[Opening PROVIDED RECORDS section]

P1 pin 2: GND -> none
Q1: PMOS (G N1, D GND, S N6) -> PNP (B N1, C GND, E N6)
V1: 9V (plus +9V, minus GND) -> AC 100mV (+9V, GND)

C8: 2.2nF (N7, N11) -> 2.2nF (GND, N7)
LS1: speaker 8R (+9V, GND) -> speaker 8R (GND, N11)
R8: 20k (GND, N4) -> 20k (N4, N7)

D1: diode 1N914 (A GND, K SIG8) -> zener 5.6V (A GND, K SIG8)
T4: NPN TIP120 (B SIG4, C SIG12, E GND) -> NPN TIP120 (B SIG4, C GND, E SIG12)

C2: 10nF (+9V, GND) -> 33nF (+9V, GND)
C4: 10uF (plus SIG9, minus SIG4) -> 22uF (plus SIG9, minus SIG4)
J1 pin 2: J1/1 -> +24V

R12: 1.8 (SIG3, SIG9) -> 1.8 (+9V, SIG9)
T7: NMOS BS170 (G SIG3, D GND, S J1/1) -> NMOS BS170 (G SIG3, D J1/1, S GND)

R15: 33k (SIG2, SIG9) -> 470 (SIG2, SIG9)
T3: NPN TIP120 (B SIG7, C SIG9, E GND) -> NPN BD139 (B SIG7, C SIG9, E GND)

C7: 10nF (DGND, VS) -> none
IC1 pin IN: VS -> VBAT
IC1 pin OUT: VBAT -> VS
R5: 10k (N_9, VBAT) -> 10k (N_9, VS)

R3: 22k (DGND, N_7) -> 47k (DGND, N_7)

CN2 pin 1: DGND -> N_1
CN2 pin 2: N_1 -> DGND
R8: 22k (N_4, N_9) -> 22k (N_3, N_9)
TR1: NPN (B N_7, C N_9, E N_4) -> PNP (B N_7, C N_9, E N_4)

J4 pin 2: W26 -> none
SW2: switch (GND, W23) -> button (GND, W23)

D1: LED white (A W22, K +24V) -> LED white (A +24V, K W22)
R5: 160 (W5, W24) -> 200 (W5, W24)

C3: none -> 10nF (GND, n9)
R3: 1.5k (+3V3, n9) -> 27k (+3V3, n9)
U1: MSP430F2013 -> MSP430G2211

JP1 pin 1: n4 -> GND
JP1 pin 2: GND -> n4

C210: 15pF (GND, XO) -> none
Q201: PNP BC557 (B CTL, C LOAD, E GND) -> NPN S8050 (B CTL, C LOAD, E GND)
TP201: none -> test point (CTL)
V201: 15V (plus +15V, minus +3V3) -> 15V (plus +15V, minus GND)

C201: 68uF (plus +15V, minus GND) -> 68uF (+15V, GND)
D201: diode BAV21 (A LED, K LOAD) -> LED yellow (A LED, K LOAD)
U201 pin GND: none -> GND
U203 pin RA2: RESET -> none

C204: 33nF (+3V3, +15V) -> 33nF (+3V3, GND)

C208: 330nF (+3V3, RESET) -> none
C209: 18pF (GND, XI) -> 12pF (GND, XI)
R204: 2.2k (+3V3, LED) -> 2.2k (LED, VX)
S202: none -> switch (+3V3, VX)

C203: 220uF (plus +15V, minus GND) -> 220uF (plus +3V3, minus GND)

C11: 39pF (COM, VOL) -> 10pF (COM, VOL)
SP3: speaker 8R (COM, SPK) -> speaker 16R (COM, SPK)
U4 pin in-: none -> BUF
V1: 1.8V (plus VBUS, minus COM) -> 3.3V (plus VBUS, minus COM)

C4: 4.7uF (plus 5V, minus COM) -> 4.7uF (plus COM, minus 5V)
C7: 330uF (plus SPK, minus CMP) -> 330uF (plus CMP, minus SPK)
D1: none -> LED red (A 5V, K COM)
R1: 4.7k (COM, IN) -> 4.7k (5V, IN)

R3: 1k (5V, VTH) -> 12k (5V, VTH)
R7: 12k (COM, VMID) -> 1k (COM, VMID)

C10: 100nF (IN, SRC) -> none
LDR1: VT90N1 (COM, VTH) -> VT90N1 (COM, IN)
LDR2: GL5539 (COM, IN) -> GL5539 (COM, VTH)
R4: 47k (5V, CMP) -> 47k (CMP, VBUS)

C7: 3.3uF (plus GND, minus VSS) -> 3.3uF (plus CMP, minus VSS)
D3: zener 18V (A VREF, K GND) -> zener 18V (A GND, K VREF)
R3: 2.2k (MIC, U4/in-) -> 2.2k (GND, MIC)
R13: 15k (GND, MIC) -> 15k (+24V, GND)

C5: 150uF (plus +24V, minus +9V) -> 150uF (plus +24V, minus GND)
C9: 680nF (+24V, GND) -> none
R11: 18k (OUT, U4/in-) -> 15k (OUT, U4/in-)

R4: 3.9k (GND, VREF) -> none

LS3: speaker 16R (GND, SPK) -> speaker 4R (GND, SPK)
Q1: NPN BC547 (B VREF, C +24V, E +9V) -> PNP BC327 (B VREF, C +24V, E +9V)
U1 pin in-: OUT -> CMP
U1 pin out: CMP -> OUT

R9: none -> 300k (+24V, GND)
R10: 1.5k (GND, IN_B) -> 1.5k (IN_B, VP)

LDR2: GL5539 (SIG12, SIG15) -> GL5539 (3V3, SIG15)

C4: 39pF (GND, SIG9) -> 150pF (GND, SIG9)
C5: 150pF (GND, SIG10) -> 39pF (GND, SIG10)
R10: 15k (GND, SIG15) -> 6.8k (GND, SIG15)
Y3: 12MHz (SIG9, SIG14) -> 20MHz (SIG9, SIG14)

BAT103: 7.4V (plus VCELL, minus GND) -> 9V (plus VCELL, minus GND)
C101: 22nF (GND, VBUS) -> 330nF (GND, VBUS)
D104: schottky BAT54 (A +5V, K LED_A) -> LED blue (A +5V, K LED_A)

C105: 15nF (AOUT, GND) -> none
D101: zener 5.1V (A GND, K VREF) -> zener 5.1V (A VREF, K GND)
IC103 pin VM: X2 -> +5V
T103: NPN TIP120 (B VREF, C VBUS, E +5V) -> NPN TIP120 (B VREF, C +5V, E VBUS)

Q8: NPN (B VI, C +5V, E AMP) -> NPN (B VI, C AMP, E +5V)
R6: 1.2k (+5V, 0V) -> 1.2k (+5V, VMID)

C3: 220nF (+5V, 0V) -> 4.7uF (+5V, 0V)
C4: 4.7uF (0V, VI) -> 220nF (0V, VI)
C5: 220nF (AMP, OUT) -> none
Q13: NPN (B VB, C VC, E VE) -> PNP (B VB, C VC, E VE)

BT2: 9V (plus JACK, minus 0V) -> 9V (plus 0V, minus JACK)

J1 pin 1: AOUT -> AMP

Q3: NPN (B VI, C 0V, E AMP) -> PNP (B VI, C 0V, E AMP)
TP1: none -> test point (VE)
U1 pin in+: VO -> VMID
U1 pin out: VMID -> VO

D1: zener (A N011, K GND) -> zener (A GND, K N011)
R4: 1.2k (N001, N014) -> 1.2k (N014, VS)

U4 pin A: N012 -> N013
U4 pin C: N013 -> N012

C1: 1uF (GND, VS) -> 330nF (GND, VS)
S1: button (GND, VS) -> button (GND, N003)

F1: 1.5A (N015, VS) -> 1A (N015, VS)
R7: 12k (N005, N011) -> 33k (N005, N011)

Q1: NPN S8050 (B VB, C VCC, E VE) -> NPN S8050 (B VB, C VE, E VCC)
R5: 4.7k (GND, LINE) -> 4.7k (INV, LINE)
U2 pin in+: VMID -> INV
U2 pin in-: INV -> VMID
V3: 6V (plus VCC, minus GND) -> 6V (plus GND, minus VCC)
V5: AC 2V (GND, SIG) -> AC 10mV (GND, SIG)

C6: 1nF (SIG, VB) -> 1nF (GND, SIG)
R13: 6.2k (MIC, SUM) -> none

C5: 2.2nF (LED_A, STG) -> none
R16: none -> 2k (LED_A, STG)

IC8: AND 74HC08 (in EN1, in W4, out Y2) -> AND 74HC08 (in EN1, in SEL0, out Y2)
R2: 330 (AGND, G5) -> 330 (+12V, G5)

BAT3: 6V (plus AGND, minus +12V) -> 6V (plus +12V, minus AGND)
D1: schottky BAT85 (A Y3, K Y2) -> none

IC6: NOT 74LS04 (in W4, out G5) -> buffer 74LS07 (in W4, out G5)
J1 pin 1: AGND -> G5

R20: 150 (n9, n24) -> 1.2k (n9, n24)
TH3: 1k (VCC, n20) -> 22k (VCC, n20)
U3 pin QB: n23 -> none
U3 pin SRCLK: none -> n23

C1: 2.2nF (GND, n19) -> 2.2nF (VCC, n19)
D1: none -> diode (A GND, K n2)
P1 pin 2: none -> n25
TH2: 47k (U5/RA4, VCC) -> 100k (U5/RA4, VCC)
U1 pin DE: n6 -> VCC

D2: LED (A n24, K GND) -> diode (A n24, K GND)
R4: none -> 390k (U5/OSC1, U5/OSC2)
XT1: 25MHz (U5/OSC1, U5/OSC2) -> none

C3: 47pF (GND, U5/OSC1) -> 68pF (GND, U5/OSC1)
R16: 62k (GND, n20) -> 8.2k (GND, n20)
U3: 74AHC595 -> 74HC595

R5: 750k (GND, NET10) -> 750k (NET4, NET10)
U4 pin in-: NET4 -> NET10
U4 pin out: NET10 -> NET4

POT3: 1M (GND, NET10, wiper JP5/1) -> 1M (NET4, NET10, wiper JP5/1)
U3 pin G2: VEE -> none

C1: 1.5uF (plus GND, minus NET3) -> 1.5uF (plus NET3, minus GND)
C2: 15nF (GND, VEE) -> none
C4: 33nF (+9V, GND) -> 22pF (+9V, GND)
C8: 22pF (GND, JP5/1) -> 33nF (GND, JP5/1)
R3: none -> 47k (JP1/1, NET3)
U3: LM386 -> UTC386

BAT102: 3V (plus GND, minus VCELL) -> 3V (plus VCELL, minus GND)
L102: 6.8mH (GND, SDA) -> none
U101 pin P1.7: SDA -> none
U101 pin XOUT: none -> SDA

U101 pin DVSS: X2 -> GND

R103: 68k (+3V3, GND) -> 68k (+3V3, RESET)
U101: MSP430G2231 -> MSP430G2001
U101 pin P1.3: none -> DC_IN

[Closing PROVIDED RECORDS section]

TASK PROMPT:
Write out only the lines that run from the line containing "Q13: NPN (B" through the line containing "C1: 1uF (GND, VS) -> 330nF (GND, VS)", both included, exactly as they appear above.

FINISHED TASK:
Q13: NPN (B VB, C VC, E VE) -> PNP (B VB, C VC, E VE)

BT2: 9V (plus JACK, minus 0V) -> 9V (plus 0V, minus JACK)

J1 pin 1: AOUT -> AMP

Q3: NPN (B VI, C 0V, E AMP) -> PNP (B VI, C 0V, E AMP)
TP1: none -> test point (VE)
U1 pin in+: VO -> VMID
U1 pin out: VMID -> VO

D1: zener (A N011, K GND) -> zener (A GND, K N011)
R4: 1.2k (N001, N014) -> 1.2k (N014, VS)

U4 pin A: N012 -> N013
U4 pin C: N013 -> N012

C1: 1uF (GND, VS) -> 330nF (GND, VS)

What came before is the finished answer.